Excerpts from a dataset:
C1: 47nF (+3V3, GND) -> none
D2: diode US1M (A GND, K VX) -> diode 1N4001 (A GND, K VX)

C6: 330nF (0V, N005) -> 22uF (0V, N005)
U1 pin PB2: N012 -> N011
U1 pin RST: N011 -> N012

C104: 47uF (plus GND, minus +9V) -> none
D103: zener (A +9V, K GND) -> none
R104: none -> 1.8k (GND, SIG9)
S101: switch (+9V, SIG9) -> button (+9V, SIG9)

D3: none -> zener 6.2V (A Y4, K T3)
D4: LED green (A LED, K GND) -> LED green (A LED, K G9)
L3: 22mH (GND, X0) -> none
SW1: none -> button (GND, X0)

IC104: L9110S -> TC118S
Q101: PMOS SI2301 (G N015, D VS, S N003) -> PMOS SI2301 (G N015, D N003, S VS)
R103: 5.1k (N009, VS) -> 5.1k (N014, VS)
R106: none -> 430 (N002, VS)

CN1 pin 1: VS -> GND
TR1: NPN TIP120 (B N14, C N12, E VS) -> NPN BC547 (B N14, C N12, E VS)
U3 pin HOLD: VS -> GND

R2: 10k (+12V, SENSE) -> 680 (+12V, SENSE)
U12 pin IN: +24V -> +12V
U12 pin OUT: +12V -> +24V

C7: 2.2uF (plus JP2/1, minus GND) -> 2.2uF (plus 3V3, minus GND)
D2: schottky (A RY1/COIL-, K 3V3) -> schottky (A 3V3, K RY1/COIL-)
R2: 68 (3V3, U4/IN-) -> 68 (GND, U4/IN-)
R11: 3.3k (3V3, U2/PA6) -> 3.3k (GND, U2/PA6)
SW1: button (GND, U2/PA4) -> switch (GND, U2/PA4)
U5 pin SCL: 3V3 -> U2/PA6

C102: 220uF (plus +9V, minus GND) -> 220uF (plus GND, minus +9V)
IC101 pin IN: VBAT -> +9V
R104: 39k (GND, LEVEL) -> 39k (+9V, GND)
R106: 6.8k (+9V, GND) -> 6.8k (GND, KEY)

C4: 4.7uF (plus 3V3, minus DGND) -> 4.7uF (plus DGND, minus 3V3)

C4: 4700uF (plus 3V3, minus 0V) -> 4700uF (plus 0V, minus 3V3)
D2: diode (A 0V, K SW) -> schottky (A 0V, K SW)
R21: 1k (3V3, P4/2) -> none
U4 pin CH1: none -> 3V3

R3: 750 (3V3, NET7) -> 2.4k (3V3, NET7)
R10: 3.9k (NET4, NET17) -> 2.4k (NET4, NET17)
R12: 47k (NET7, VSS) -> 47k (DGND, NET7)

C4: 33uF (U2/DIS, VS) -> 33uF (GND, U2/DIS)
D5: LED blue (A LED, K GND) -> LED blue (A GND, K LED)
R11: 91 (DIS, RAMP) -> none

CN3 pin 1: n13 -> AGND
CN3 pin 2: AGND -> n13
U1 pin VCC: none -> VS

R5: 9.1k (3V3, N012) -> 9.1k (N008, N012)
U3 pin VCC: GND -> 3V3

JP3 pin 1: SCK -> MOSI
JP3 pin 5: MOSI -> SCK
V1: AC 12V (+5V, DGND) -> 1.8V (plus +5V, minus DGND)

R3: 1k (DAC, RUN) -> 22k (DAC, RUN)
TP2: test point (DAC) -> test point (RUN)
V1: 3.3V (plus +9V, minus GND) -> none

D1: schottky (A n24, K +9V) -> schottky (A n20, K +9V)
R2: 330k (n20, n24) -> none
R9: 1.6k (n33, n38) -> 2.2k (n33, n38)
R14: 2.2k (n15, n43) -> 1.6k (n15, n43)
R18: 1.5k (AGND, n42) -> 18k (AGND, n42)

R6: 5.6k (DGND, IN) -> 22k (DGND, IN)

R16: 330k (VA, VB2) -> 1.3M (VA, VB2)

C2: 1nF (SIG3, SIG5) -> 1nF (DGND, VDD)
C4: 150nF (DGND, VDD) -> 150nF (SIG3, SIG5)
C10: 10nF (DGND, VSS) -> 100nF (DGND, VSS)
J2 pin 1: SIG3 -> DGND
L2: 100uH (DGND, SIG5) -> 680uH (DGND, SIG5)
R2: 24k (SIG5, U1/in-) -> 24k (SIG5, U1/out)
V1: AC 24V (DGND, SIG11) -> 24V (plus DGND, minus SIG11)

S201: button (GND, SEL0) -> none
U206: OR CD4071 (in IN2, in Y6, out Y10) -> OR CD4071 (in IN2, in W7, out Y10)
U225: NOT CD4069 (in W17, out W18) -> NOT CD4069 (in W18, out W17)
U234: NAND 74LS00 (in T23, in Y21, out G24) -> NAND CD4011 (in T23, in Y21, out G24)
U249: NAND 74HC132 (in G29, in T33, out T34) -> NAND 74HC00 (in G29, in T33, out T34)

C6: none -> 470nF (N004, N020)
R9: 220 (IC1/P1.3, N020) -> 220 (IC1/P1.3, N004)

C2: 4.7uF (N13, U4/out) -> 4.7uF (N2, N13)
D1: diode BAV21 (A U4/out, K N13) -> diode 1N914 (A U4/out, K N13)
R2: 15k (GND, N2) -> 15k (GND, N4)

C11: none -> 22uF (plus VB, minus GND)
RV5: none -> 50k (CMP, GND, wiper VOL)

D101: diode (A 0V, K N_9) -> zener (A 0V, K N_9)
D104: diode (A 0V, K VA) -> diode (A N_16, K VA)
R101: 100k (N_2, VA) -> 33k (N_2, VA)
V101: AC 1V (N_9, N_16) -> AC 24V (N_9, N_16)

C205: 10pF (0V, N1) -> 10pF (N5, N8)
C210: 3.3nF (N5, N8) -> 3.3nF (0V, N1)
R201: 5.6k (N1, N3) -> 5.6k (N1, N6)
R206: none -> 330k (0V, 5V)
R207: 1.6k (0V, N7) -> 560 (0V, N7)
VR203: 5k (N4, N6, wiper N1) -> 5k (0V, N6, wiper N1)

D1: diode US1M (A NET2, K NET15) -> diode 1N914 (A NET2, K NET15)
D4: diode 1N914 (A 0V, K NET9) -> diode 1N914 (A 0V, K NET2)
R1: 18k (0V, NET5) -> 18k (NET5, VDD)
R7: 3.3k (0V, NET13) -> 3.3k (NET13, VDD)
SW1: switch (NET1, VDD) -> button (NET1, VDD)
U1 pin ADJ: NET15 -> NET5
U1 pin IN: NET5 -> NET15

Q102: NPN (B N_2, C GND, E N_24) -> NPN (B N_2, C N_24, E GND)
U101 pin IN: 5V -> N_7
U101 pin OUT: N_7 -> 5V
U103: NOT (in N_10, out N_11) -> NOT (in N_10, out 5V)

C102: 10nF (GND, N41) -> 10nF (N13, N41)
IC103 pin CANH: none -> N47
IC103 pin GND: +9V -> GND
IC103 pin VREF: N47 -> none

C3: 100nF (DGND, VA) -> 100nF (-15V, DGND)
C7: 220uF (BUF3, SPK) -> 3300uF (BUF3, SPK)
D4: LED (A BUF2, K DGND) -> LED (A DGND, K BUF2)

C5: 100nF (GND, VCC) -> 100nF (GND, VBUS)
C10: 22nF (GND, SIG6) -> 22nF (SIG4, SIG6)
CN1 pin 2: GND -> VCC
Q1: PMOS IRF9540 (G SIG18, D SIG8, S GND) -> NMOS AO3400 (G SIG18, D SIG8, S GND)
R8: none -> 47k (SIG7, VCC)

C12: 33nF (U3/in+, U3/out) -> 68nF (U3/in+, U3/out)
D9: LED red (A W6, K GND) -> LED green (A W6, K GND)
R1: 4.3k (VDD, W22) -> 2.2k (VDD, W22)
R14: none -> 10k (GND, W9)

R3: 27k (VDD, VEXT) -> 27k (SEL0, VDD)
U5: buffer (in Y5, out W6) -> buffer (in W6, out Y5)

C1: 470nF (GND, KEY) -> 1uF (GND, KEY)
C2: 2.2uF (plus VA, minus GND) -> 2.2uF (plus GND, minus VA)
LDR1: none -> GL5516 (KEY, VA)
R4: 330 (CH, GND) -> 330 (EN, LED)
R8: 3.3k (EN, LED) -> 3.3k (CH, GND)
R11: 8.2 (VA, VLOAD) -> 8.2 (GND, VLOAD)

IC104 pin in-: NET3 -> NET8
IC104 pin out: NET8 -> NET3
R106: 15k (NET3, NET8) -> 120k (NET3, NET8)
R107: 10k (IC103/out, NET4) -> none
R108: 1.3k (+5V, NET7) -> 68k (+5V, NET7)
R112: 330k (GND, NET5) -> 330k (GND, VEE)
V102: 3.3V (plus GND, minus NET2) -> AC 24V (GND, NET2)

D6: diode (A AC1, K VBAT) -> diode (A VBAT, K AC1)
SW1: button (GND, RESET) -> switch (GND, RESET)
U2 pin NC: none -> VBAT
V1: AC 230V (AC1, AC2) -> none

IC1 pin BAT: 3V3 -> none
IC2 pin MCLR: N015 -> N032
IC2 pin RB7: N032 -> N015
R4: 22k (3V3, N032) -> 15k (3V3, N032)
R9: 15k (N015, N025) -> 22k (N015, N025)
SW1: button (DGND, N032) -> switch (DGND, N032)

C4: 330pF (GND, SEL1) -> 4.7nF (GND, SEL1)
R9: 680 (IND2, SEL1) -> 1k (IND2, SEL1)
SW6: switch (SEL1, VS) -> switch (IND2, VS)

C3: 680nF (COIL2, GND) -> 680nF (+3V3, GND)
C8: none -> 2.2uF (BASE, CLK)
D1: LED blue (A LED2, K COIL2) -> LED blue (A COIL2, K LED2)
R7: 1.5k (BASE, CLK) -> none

BRIEF: Using the data above, copy each line that contains "blue".

FINISHED TASK:
D5: LED blue (A LED, K GND) -> LED blue (A GND, K LED)
D1: LED blue (A LED2, K COIL2) -> LED blue (A COIL2, K LED2)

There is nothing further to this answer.